About this exercise
Set out exactly, and only, the lines running from the one containing "orange phone: 2 -> 5" to the bottom of the listing below; pictures stay out.

Available data

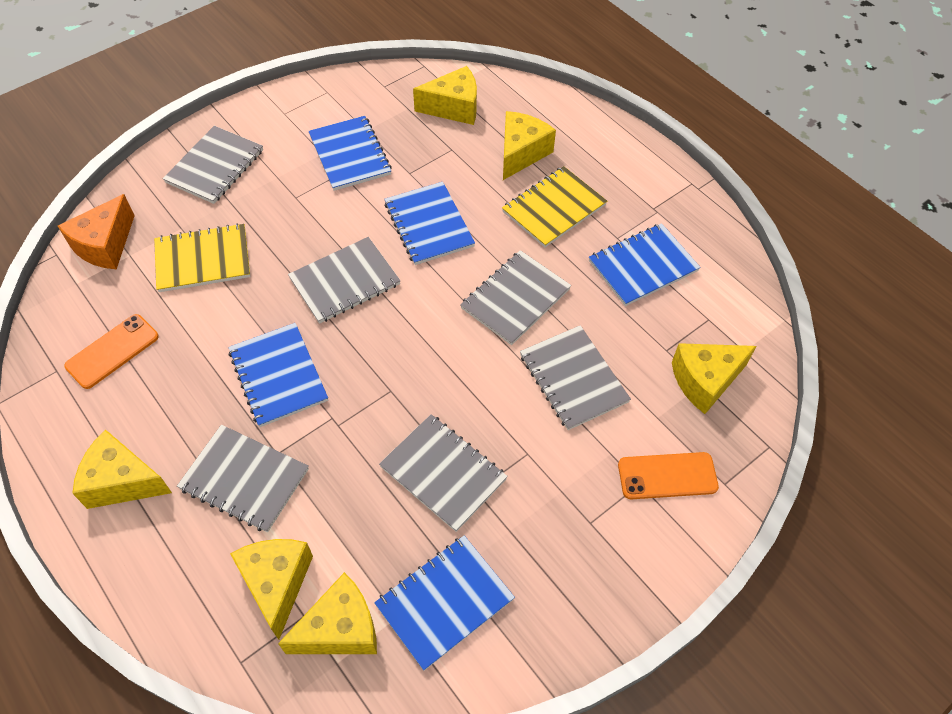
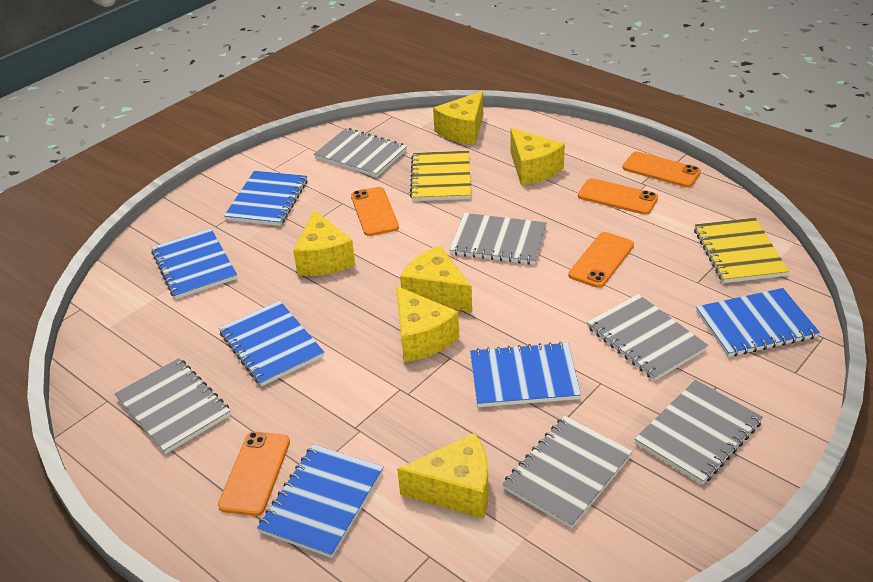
blue notebook: 5 -> 6
orange cheese: 1 -> 0
orange phone: 2 -> 5

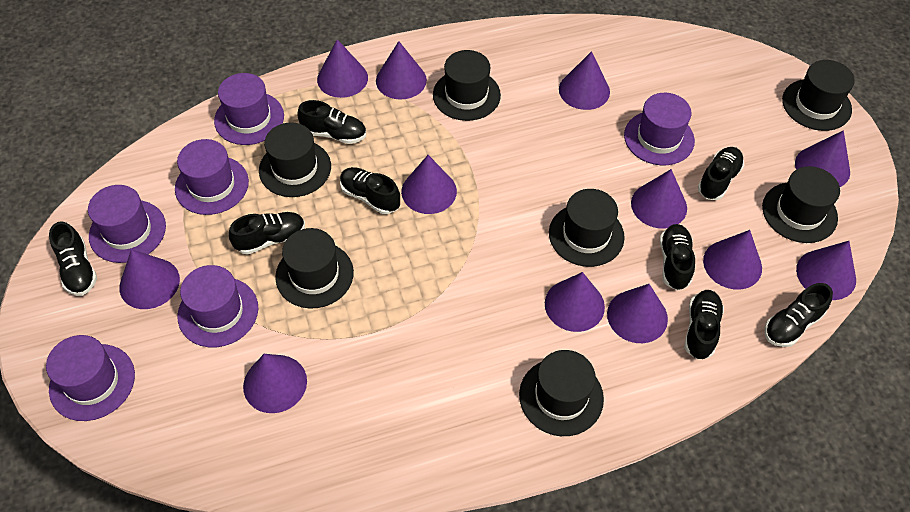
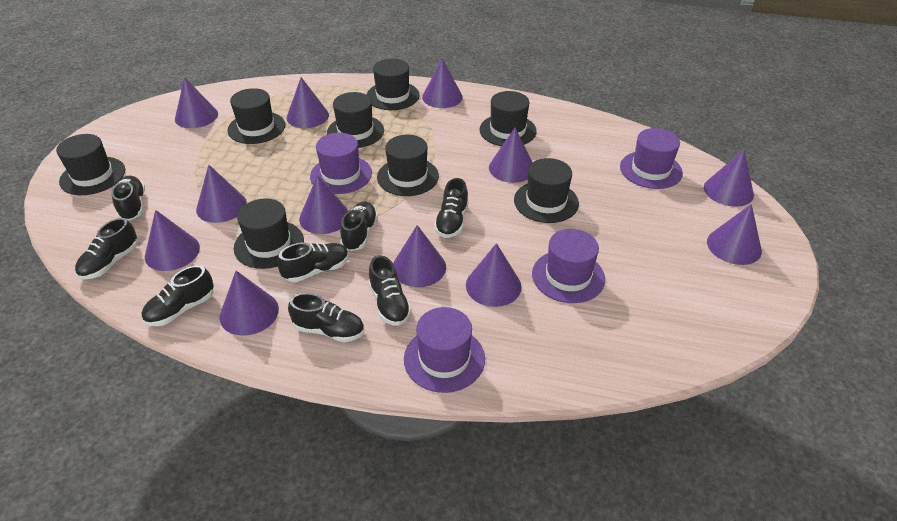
black hat: 7 -> 8
purple hat: 6 -> 4

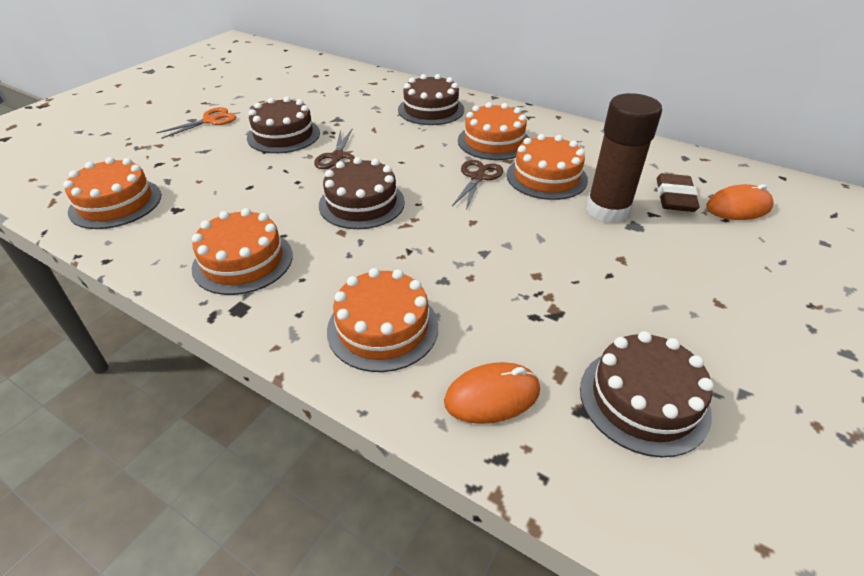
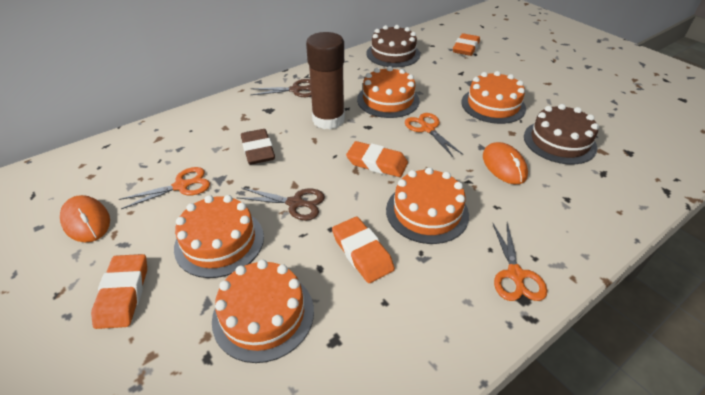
brown cake: 4 -> 2
orange eraser: 0 -> 4
orange scissors: 1 -> 3

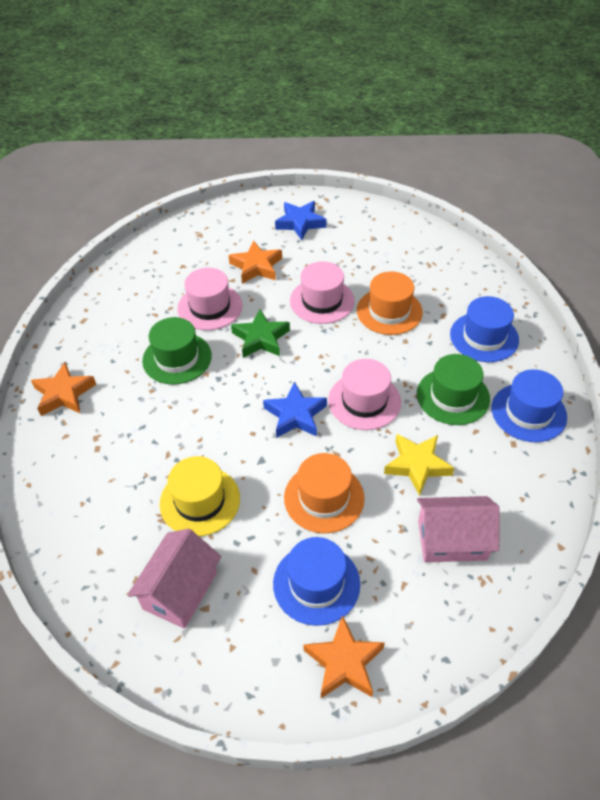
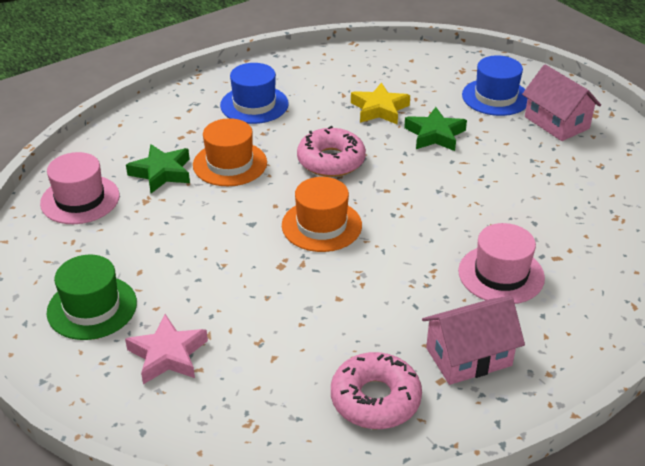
blue hat: 3 -> 2
blue star: 2 -> 0
green hat: 2 -> 1
green star: 1 -> 2
orange star: 3 -> 0
pink donut: 0 -> 2
pink hat: 3 -> 2
pink star: 0 -> 1
yellow hat: 1 -> 0

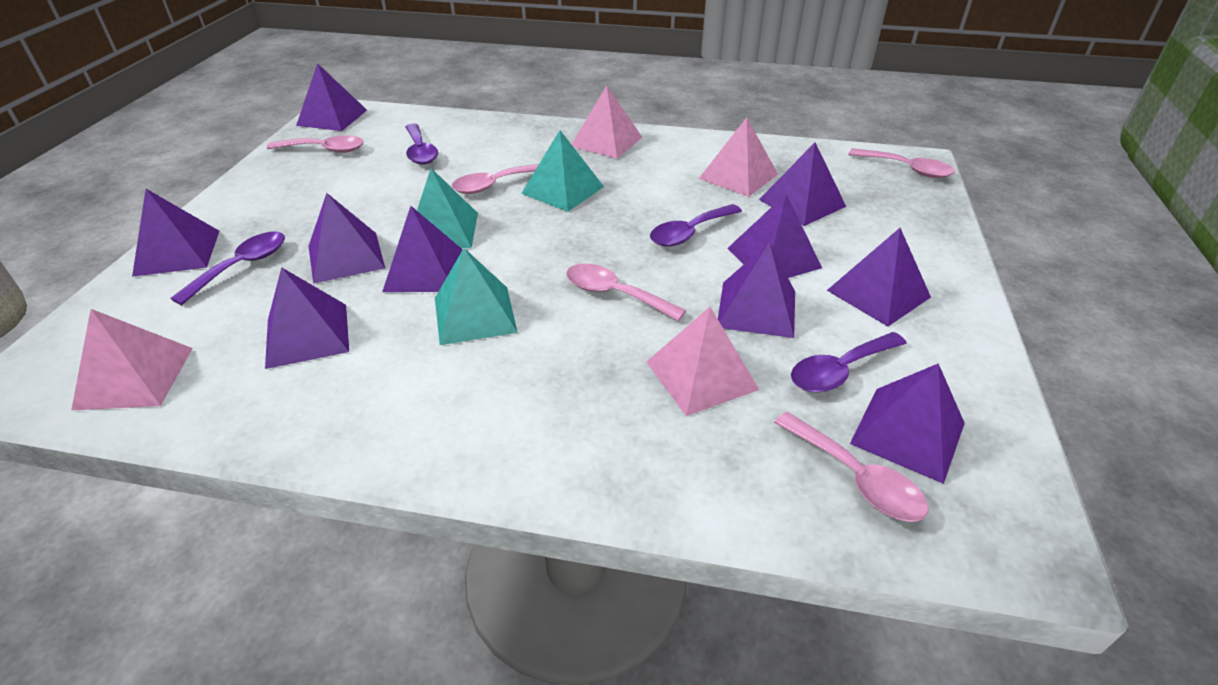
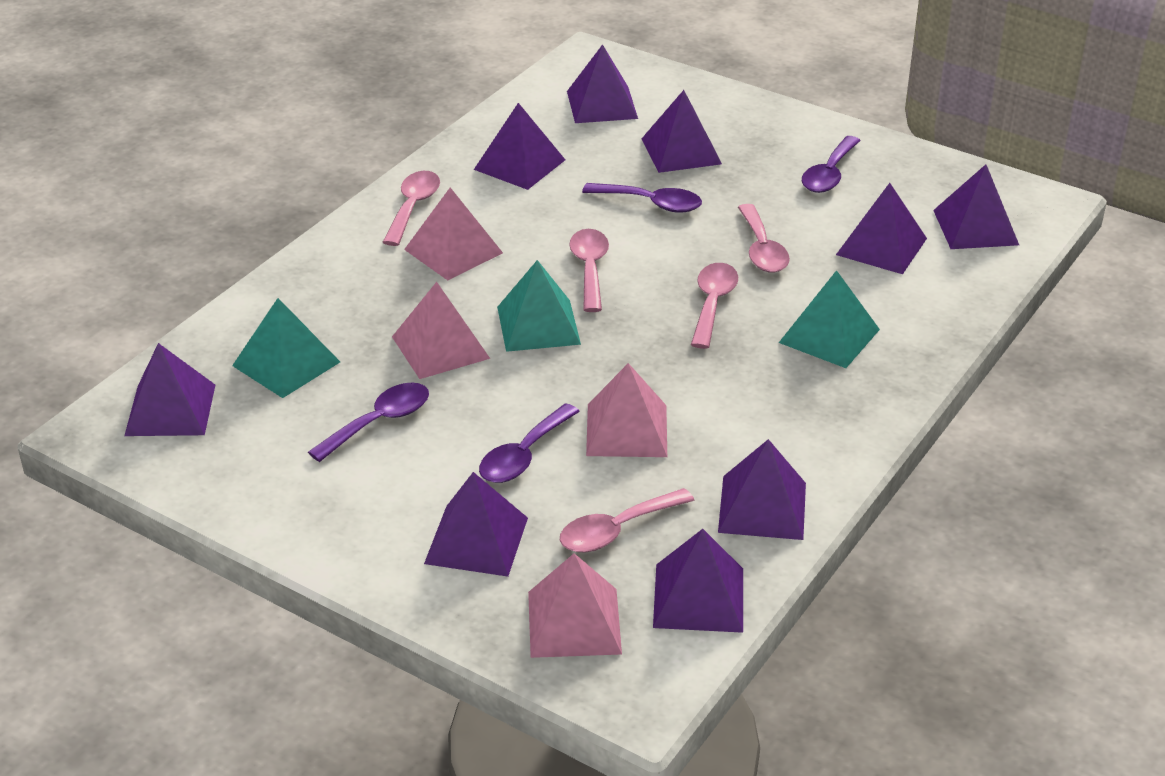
purple pyramid: 10 -> 9

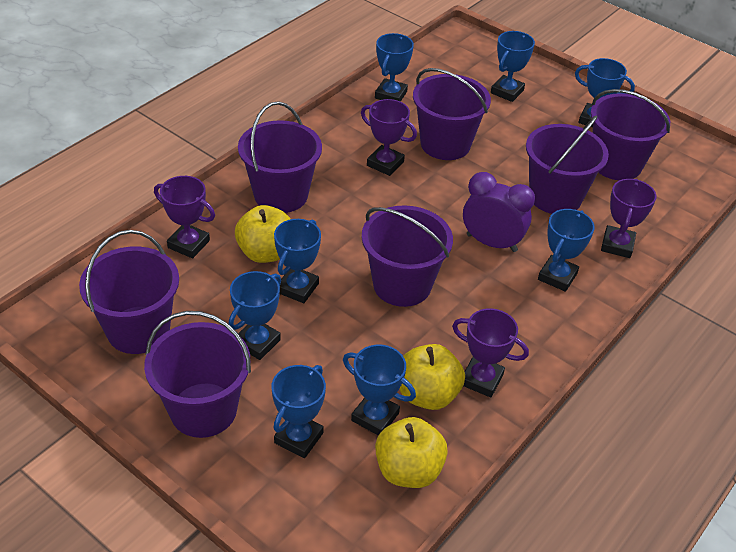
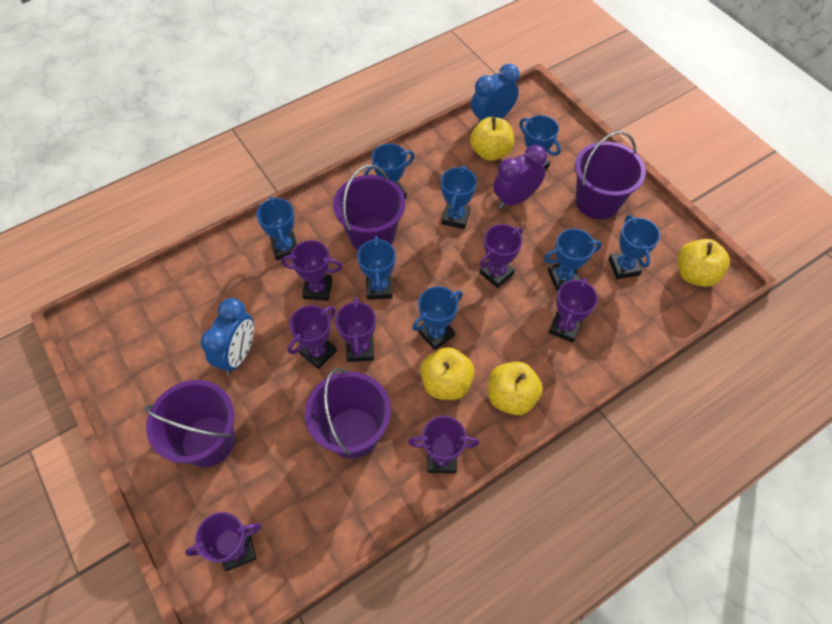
blue clock: 0 -> 2
purple bucket: 7 -> 4
purple trophy: 4 -> 7
yellow apple: 3 -> 4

Problem solution
orange phone: 2 -> 5

black hat: 7 -> 8
purple hat: 6 -> 4

brown cake: 4 -> 2
orange eraser: 0 -> 4
orange scissors: 1 -> 3

blue hat: 3 -> 2
blue star: 2 -> 0
green hat: 2 -> 1
green star: 1 -> 2
orange star: 3 -> 0
pink donut: 0 -> 2
pink hat: 3 -> 2
pink star: 0 -> 1
yellow hat: 1 -> 0

purple pyramid: 10 -> 9

blue clock: 0 -> 2
purple bucket: 7 -> 4
purple trophy: 4 -> 7
yellow apple: 3 -> 4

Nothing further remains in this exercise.